■ Task: From the entries below, return only the lines starting at the one that contains "D101: zener 3.3V (A GND, K INT) -> none" and ending at the one that contains "D104: LED blue", exactly as they stand.

Content revision data:
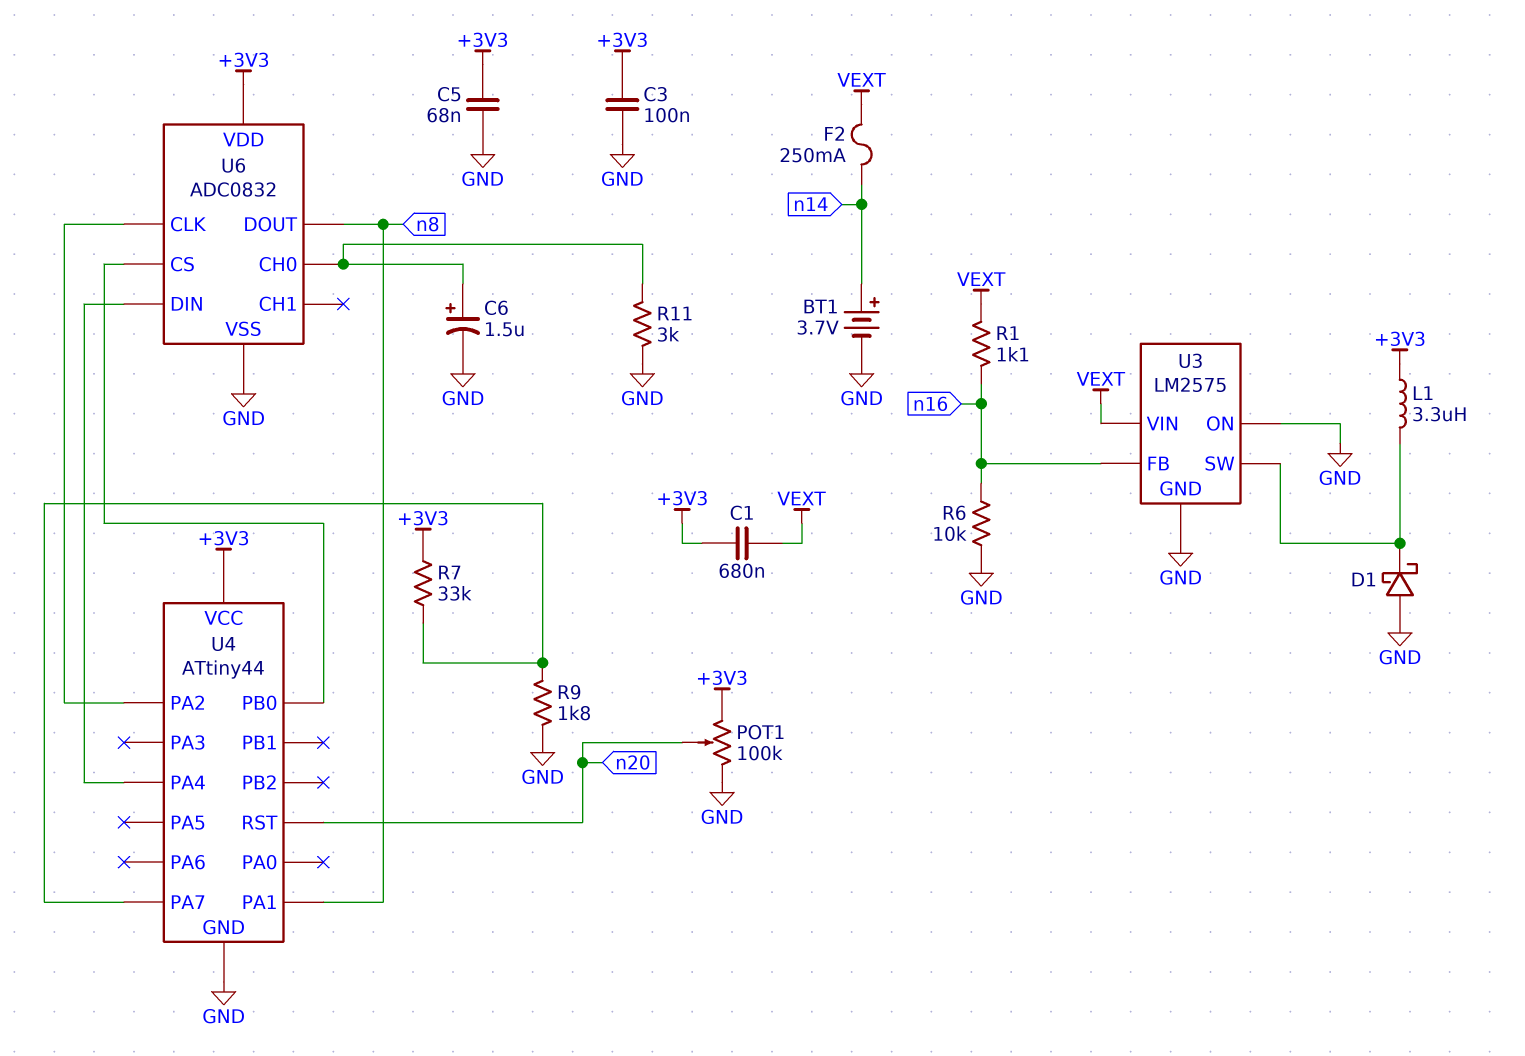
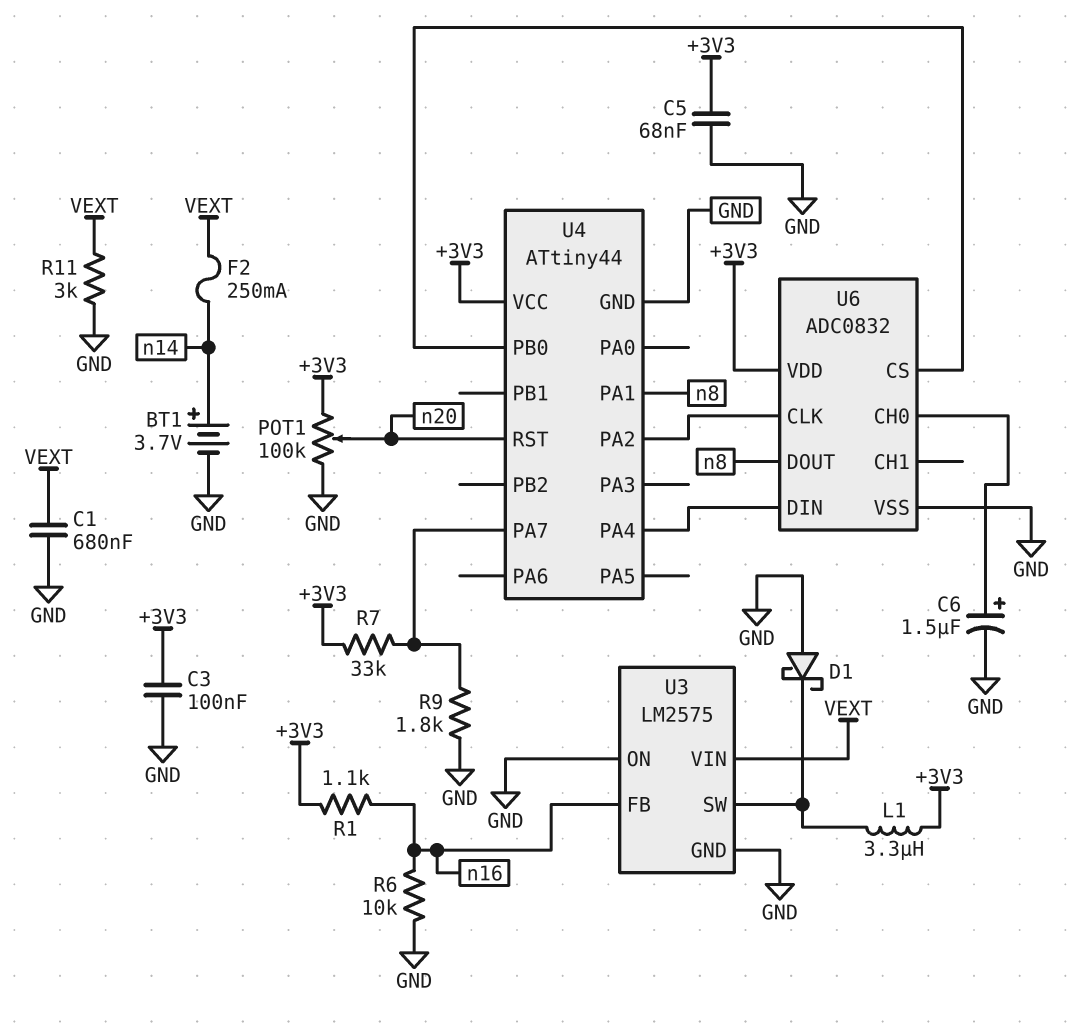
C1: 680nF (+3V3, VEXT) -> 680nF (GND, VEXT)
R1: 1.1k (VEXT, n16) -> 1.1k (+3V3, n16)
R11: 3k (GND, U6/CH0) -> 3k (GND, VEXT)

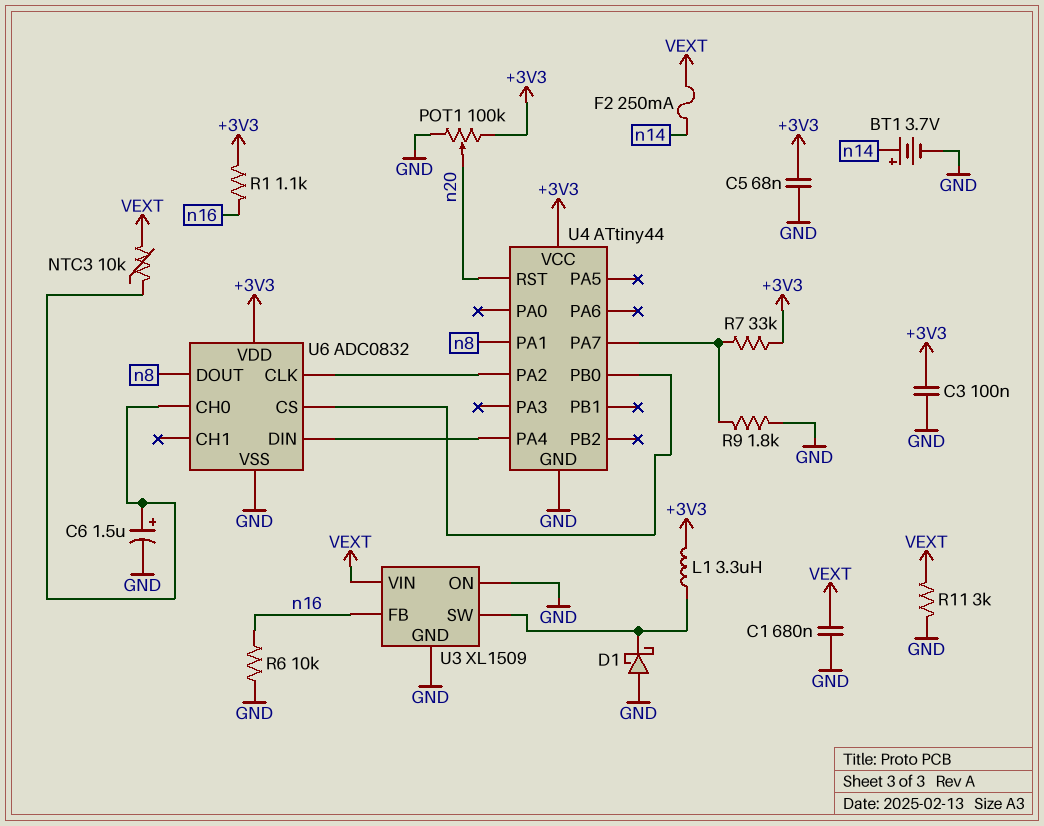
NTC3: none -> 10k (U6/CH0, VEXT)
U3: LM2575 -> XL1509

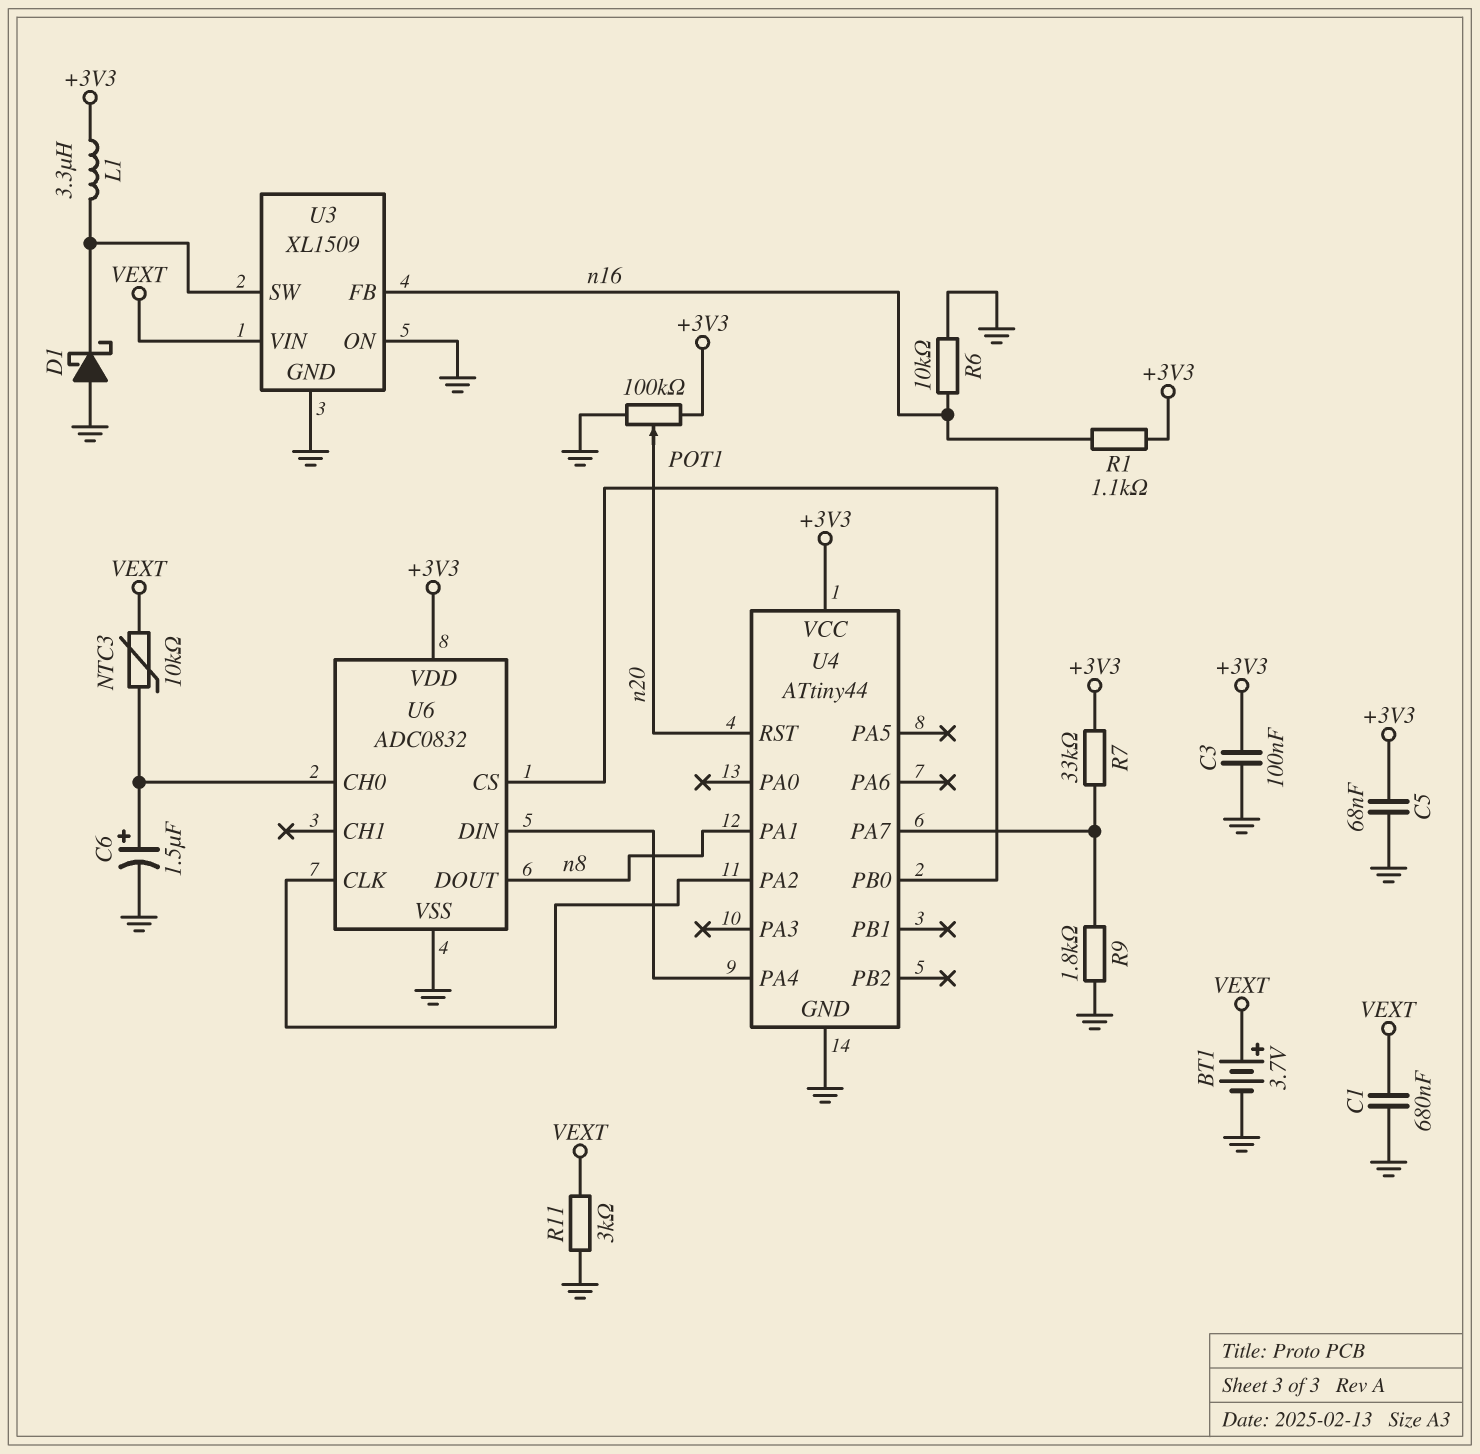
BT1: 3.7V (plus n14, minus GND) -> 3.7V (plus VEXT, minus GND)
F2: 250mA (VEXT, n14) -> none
==
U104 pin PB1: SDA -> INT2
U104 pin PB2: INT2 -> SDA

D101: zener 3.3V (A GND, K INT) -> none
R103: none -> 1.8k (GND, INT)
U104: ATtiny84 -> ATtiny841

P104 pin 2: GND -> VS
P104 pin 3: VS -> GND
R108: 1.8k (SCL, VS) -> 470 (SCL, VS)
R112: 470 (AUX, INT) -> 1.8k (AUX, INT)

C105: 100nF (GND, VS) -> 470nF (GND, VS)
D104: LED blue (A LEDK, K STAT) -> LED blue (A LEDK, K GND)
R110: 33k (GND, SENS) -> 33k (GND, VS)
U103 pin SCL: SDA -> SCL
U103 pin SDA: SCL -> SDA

■ Answer below:
D101: zener 3.3V (A GND, K INT) -> none
R103: none -> 1.8k (GND, INT)
U104: ATtiny84 -> ATtiny841

P104 pin 2: GND -> VS
P104 pin 3: VS -> GND
R108: 1.8k (SCL, VS) -> 470 (SCL, VS)
R112: 470 (AUX, INT) -> 1.8k (AUX, INT)

C105: 100nF (GND, VS) -> 470nF (GND, VS)
D104: LED blue (A LEDK, K STAT) -> LED blue (A LEDK, K GND)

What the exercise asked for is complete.